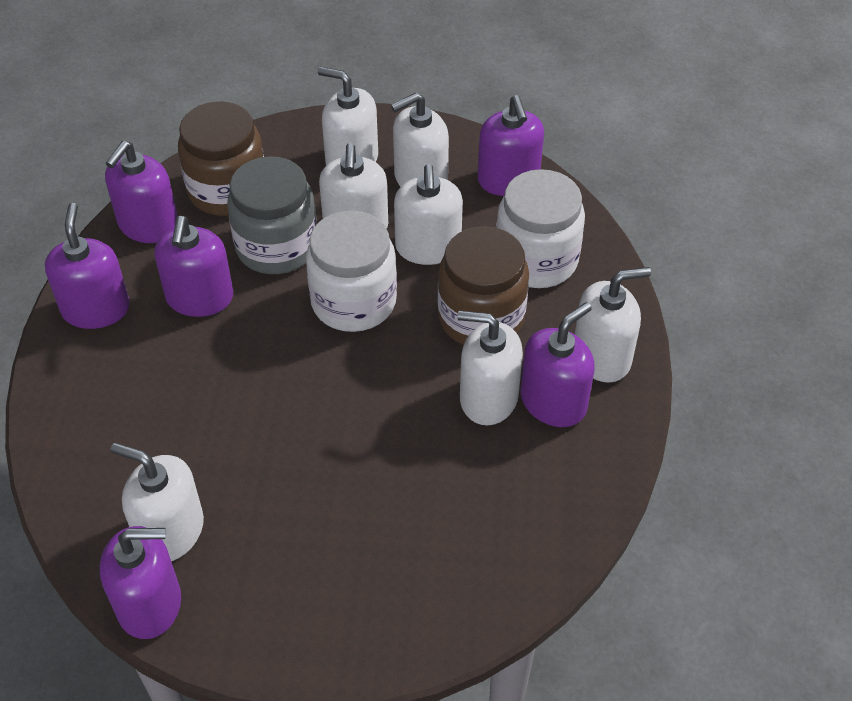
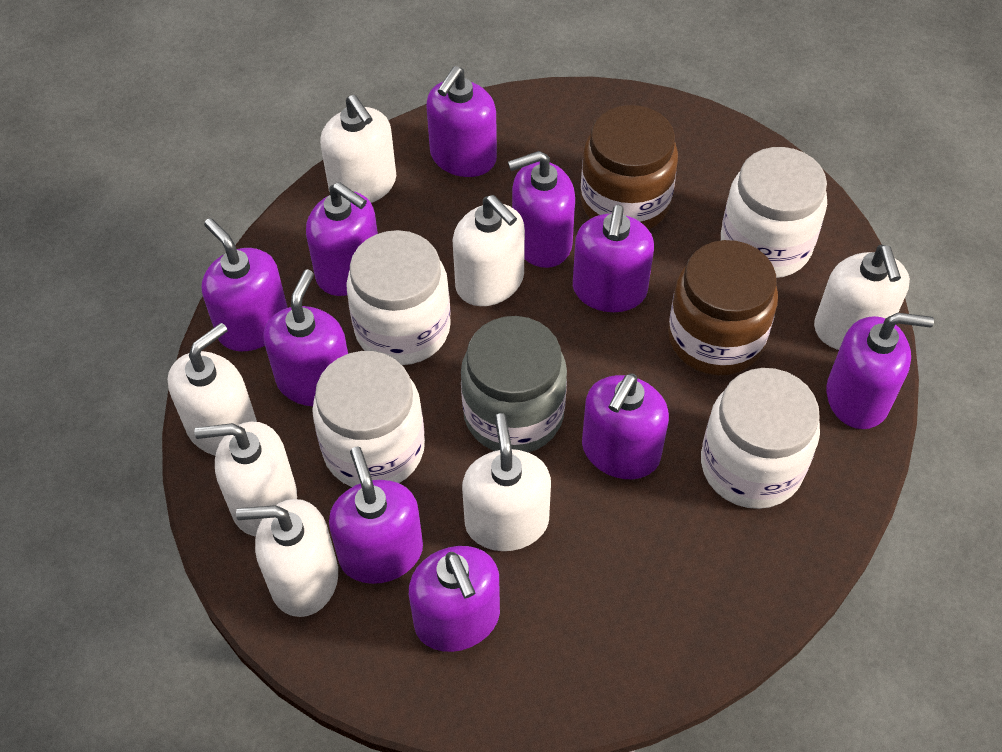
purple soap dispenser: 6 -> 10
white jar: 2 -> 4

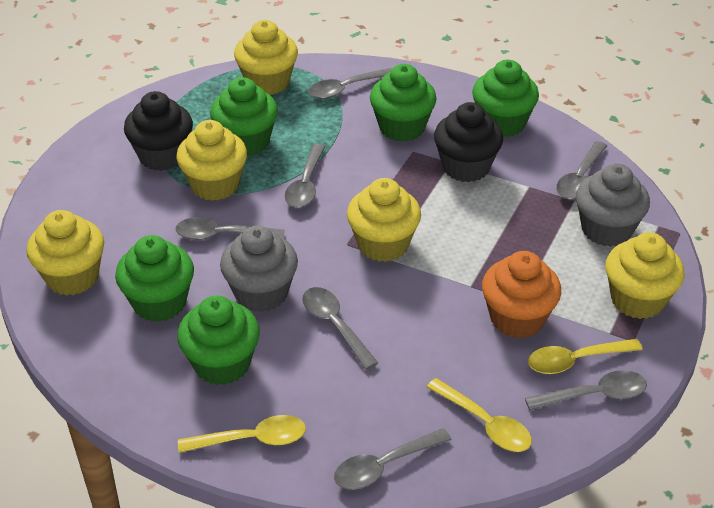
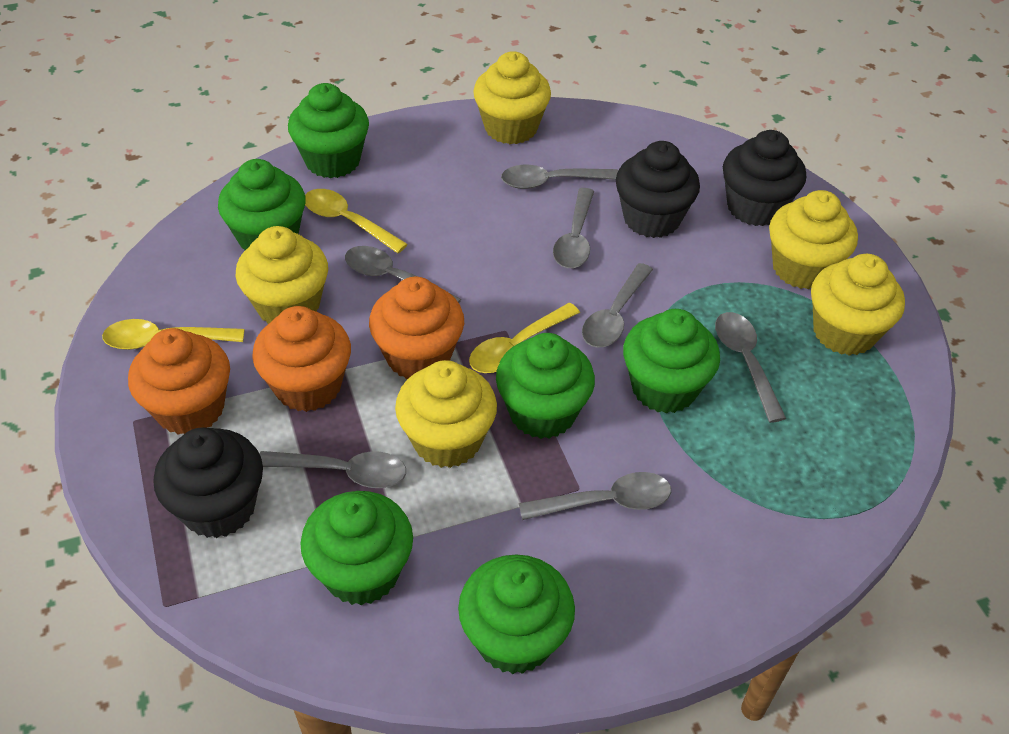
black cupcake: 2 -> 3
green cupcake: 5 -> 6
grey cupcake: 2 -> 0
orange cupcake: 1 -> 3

### TASK DESCRIPTION
An exact retyping of the lines from the one with "green cupcake: 5 -> 6" to the end of the material above, with both ends included and nothing added, is the required answer.

### REPLY
green cupcake: 5 -> 6
grey cupcake: 2 -> 0
orange cupcake: 1 -> 3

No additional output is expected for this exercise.